EXERCISE TASK>
Gather every line of the records that contains the string "kern", copying each one in full.

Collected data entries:
■ ■ ■
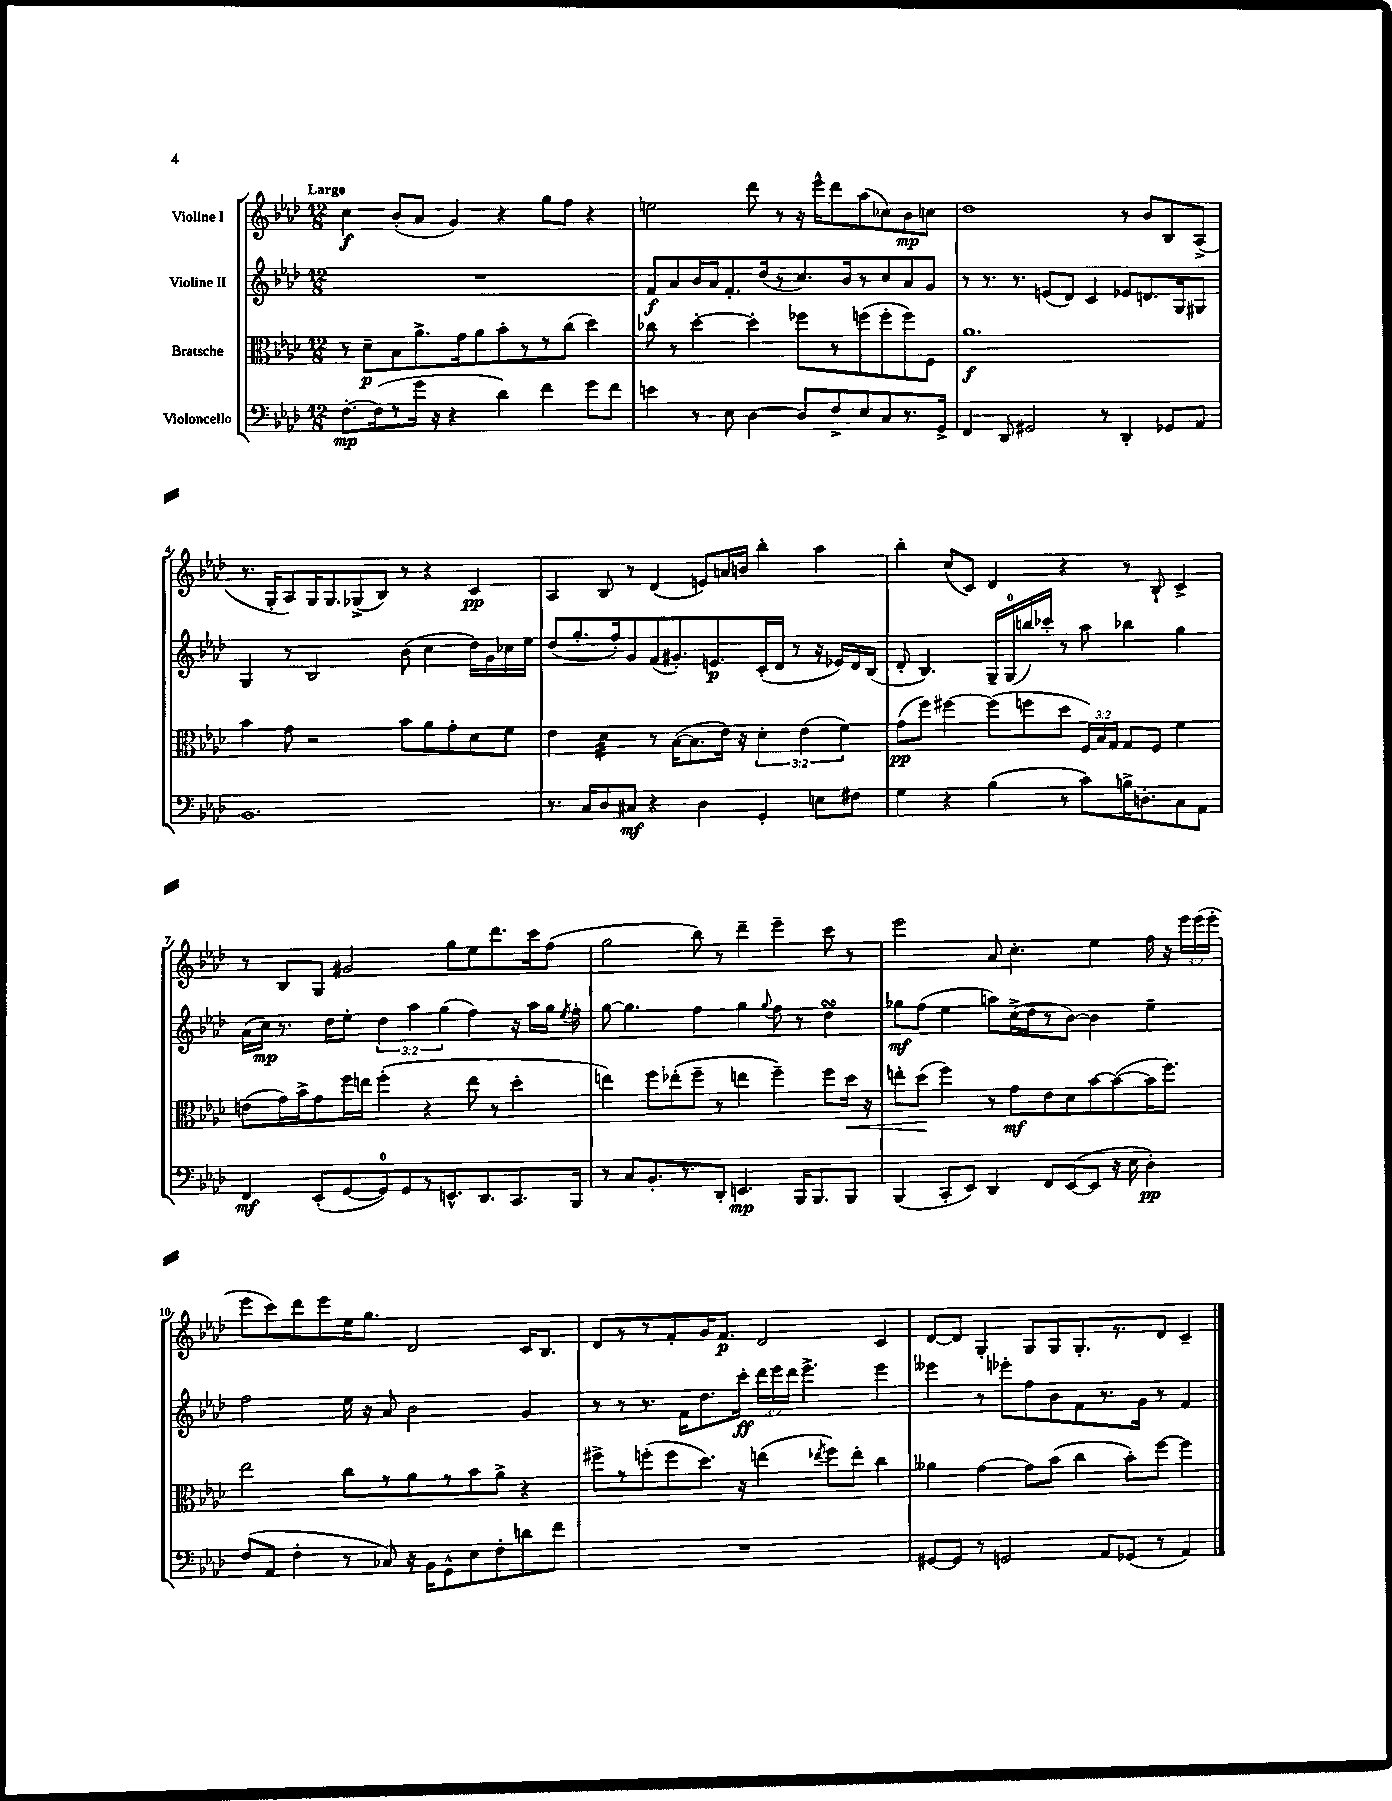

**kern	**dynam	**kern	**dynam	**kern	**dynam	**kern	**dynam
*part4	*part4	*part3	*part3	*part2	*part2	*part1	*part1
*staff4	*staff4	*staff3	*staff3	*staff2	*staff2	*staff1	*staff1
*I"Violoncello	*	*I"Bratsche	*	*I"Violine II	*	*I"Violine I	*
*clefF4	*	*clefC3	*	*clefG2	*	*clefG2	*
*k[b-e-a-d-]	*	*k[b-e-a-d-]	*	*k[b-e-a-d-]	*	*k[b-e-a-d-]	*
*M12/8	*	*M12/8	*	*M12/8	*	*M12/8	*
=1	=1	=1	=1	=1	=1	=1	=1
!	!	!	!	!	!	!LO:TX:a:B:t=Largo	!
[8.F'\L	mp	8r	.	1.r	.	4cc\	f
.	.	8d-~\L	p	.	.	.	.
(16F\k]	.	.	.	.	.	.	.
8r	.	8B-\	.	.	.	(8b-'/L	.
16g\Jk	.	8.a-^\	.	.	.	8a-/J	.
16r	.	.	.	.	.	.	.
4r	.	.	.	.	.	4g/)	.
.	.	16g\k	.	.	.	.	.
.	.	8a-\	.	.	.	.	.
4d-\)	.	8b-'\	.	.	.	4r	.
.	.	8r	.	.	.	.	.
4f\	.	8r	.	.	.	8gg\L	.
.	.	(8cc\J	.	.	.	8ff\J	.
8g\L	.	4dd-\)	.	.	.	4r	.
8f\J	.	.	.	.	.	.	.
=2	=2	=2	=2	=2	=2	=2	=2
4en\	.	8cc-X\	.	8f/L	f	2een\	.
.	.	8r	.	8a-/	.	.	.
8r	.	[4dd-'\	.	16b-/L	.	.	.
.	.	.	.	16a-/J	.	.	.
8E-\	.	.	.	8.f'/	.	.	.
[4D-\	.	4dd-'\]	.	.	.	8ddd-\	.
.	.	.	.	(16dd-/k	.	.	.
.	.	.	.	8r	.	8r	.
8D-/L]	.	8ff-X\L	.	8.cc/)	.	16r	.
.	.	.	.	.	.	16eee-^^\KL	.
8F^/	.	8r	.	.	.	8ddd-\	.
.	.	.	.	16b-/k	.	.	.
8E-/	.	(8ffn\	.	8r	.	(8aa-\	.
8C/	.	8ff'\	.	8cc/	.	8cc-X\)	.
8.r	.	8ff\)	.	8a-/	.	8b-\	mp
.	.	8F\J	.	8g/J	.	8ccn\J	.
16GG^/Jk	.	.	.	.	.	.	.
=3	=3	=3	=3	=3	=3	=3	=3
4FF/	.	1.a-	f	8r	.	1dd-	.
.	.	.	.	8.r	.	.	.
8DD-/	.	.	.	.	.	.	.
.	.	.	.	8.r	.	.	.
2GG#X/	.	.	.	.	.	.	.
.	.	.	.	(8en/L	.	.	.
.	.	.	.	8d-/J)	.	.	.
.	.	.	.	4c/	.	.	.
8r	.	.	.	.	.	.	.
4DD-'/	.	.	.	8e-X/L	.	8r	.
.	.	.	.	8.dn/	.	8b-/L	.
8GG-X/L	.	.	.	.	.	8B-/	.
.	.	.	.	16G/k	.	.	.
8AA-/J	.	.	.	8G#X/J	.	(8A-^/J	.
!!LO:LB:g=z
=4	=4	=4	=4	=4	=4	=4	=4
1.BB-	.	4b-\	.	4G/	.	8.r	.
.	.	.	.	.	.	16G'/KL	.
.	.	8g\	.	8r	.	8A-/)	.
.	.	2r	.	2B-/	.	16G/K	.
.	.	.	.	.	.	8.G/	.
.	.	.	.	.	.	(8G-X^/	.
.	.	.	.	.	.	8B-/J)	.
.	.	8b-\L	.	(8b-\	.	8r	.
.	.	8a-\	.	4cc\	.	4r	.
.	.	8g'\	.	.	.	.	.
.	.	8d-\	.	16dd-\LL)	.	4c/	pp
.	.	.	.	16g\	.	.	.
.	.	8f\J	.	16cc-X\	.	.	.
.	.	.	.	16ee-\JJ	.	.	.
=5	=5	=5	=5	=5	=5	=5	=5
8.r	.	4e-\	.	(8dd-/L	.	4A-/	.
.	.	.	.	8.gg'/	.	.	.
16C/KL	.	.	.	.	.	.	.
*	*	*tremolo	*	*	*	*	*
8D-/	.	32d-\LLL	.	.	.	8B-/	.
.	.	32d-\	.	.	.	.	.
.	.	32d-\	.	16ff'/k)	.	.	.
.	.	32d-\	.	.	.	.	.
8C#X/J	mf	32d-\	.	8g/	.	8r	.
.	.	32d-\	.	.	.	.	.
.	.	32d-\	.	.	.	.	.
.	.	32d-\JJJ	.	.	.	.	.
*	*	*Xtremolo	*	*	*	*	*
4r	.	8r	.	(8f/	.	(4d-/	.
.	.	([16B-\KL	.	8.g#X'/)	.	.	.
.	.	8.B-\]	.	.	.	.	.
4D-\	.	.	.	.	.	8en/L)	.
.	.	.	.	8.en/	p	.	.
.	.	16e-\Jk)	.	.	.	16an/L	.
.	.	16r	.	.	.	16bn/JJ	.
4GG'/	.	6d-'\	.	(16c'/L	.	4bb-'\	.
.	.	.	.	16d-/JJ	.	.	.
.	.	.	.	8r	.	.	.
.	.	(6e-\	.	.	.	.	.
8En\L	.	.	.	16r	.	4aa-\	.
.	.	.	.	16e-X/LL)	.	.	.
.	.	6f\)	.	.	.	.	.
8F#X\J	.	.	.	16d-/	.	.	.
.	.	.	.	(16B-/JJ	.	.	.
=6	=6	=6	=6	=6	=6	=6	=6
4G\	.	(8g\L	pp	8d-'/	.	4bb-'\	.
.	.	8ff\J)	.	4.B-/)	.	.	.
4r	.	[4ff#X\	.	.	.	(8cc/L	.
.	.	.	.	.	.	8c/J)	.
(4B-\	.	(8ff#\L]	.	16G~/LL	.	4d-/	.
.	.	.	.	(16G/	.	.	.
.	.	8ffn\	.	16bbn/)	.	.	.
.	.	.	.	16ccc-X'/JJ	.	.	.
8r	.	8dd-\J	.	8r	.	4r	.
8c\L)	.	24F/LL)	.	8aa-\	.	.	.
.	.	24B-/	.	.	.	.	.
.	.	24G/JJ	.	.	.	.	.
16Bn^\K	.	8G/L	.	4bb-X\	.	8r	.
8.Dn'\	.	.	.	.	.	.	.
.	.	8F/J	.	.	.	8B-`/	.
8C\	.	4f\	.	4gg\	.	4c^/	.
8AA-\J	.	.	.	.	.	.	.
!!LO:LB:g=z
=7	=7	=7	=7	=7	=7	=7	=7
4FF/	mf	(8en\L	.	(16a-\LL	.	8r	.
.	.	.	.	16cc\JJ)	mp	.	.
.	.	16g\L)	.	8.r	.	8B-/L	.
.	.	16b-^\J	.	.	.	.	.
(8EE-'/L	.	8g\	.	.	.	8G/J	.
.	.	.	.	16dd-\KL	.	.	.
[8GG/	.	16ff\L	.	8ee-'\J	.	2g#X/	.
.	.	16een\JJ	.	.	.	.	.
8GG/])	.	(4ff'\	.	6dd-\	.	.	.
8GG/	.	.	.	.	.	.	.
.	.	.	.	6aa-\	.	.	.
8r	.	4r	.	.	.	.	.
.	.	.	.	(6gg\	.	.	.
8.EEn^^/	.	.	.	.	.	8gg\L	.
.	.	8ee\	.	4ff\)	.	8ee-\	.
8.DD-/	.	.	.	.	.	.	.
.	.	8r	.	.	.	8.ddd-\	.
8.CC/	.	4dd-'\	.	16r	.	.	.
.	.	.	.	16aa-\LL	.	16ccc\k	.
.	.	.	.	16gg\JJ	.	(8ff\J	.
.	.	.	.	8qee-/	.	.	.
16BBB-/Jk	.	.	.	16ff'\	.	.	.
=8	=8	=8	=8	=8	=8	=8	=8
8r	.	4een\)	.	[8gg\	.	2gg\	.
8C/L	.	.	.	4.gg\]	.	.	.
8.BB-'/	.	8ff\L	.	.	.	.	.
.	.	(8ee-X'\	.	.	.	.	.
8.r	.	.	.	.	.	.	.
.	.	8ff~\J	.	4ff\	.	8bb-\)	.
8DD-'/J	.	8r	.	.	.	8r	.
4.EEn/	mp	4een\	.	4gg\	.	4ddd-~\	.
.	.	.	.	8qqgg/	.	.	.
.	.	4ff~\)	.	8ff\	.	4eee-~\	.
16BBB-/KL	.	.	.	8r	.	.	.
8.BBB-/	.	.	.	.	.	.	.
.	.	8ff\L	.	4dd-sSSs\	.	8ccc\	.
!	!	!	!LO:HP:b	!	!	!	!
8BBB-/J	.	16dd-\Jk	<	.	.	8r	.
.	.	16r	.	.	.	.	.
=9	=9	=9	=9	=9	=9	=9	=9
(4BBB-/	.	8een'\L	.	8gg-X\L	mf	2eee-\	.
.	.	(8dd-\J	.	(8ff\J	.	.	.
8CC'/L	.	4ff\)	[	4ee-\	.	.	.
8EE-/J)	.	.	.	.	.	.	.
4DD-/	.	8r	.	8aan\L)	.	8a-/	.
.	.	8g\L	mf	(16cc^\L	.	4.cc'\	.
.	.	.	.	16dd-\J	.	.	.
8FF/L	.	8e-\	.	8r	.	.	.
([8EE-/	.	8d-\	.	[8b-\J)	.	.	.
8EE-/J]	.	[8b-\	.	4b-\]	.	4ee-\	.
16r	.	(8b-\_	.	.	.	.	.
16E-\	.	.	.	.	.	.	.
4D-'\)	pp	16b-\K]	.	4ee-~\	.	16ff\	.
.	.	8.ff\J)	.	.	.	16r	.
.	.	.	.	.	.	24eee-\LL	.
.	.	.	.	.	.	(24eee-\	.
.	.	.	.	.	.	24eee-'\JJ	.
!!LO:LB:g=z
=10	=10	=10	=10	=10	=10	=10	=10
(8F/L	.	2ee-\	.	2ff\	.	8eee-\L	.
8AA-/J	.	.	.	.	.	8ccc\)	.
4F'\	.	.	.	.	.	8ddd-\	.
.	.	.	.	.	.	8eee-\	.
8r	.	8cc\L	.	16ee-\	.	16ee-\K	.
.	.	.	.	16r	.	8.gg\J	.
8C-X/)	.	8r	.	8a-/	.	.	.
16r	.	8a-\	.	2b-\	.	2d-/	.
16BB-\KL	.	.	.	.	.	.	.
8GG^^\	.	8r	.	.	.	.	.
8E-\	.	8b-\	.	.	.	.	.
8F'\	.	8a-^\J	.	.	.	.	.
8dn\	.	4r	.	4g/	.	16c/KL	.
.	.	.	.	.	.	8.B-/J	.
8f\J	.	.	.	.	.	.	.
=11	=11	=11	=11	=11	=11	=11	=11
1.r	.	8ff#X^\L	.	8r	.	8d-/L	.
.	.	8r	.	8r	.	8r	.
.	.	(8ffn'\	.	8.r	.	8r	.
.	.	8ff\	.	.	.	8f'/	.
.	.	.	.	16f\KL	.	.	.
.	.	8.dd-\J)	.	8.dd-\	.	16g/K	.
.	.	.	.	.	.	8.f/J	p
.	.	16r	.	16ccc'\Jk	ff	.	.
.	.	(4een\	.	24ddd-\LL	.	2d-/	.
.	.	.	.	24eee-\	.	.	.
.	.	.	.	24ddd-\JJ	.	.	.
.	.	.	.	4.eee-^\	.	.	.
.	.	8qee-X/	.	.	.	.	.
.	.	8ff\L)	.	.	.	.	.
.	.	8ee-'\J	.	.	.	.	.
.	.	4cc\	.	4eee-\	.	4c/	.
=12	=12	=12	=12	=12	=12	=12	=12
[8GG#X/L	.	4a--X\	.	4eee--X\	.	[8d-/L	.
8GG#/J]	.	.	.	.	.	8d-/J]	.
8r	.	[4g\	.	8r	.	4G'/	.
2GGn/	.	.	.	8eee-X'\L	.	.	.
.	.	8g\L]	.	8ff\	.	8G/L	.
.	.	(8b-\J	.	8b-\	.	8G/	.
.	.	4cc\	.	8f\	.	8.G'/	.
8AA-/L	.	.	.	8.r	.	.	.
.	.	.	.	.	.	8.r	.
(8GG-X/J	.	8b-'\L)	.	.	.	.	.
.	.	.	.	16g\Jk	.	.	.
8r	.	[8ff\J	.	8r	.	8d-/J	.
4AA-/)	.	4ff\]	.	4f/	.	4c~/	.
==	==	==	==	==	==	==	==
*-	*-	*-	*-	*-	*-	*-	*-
■ ■ ■
TASK RESULT>
**kern	**dynam	**kern	**dynam	**kern	**dynam	**kern	**dynam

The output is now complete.